**TASK GOAL:**
Look through the records and copy each line that has "turquoise" in it.

**MATERIAL TO PROCESS:**
Segment Open

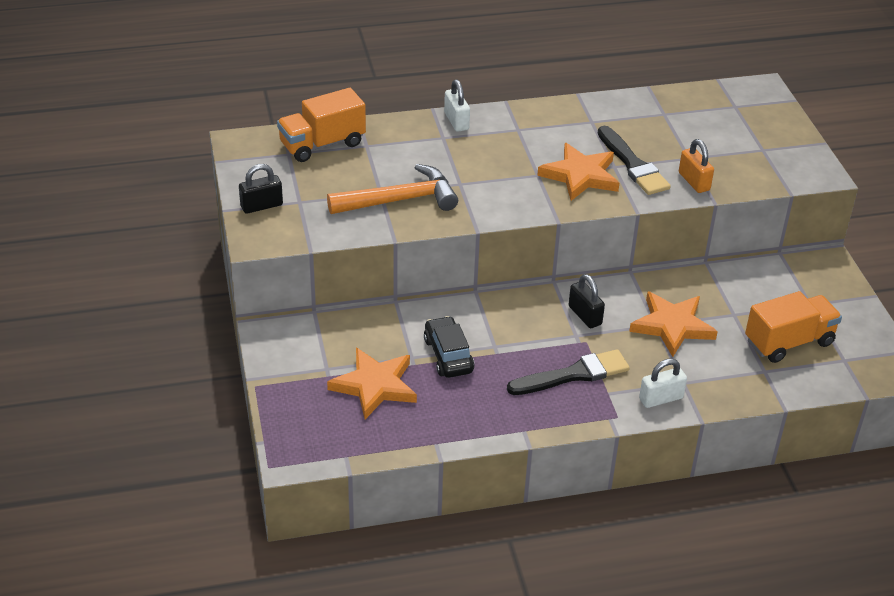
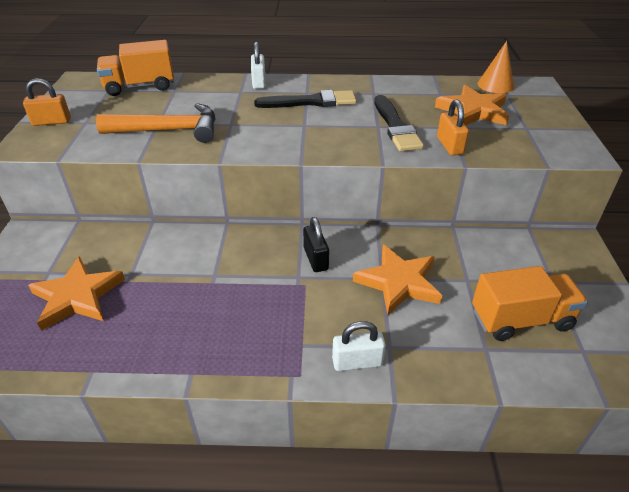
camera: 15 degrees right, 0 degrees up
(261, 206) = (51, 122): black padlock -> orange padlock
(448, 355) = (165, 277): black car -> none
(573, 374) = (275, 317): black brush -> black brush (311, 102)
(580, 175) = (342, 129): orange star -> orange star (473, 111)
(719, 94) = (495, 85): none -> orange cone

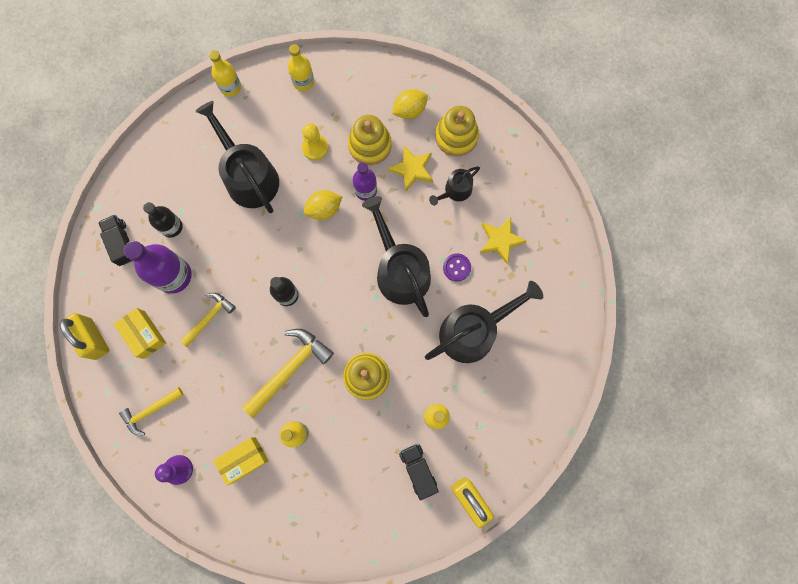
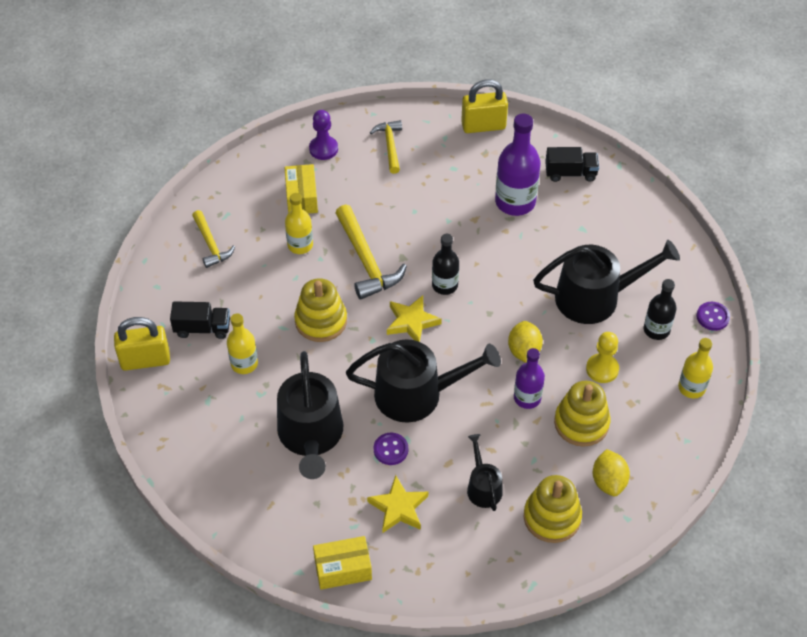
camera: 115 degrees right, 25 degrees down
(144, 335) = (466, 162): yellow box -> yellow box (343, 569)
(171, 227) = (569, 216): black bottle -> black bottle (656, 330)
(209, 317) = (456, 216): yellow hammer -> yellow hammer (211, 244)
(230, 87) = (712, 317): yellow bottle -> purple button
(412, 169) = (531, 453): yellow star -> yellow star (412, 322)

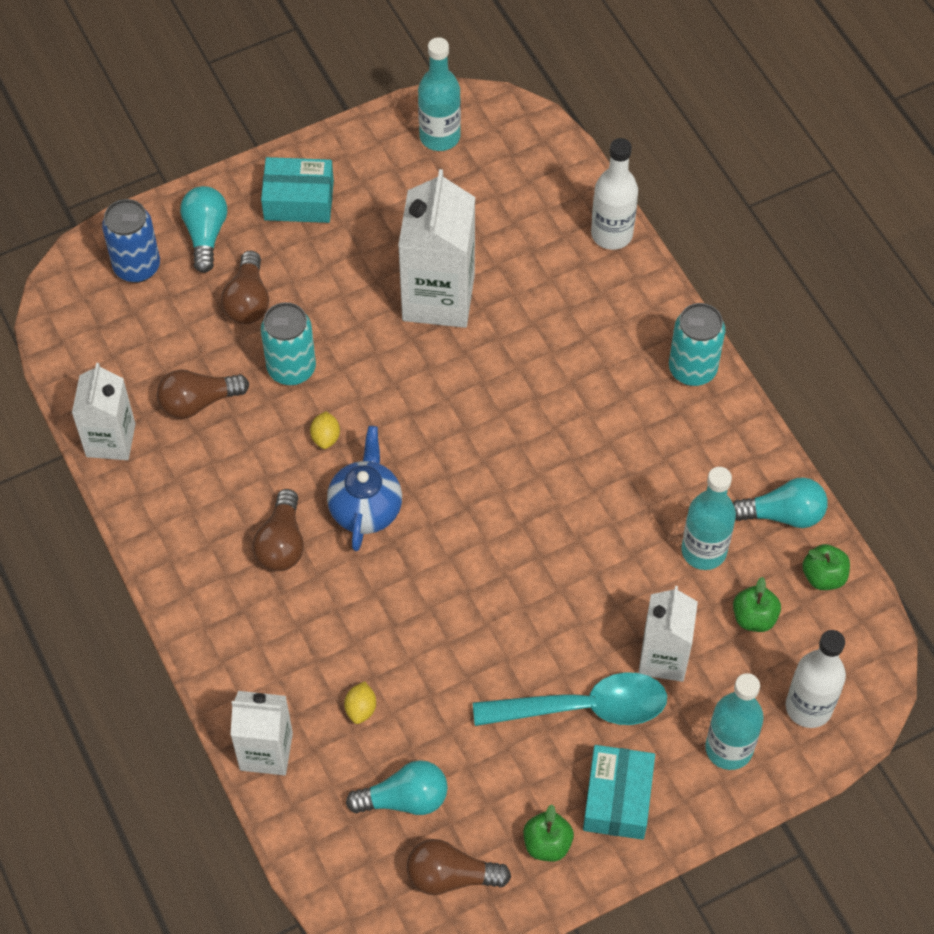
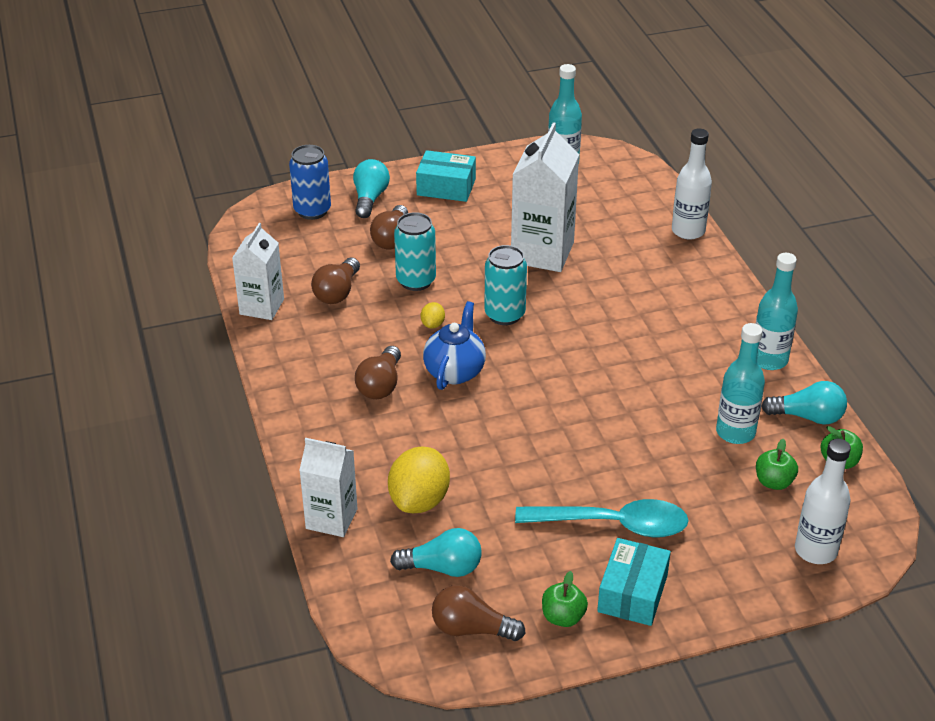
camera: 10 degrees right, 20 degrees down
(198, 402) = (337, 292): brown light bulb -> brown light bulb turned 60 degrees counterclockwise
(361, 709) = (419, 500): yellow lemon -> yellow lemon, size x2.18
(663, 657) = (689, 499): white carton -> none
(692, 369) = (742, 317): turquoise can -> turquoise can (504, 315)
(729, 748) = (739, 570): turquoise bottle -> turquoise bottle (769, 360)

Segment Closed
Segment Open

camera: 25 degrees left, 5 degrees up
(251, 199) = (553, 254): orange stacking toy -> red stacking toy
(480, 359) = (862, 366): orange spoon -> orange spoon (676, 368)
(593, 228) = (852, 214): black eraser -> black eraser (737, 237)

Segment Closed
Segment Open

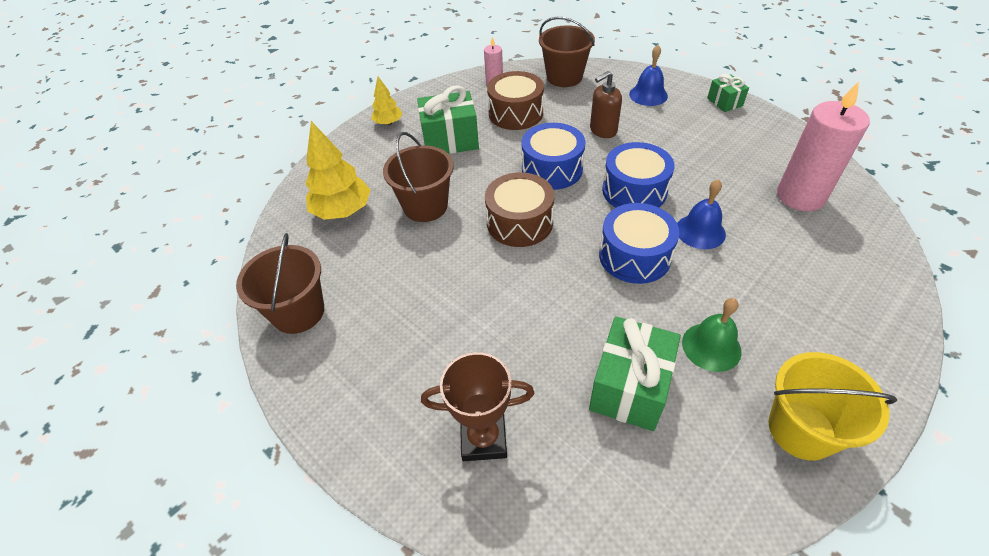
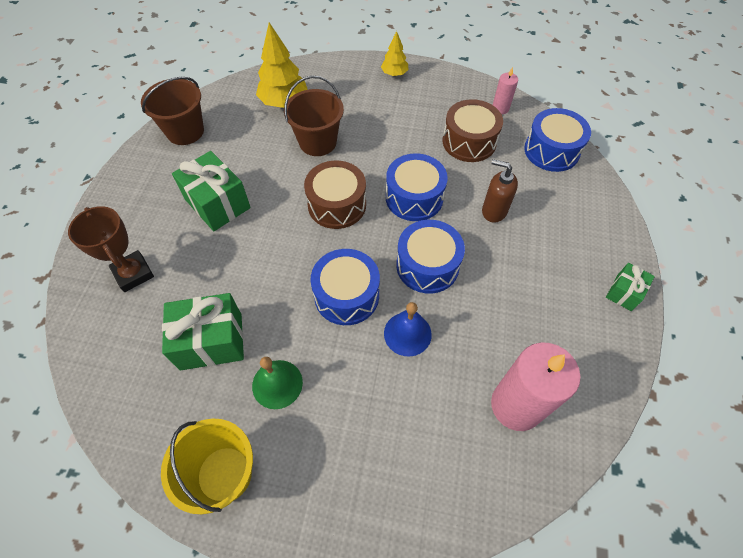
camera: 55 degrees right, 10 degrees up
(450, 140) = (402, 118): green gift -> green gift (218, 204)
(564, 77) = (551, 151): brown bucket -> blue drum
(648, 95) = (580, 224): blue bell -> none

Segment Closed

**RESULT OF THIS TASK:**
(692, 369) = (742, 317): turquoise can -> turquoise can (504, 315)
(729, 748) = (739, 570): turquoise bottle -> turquoise bottle (769, 360)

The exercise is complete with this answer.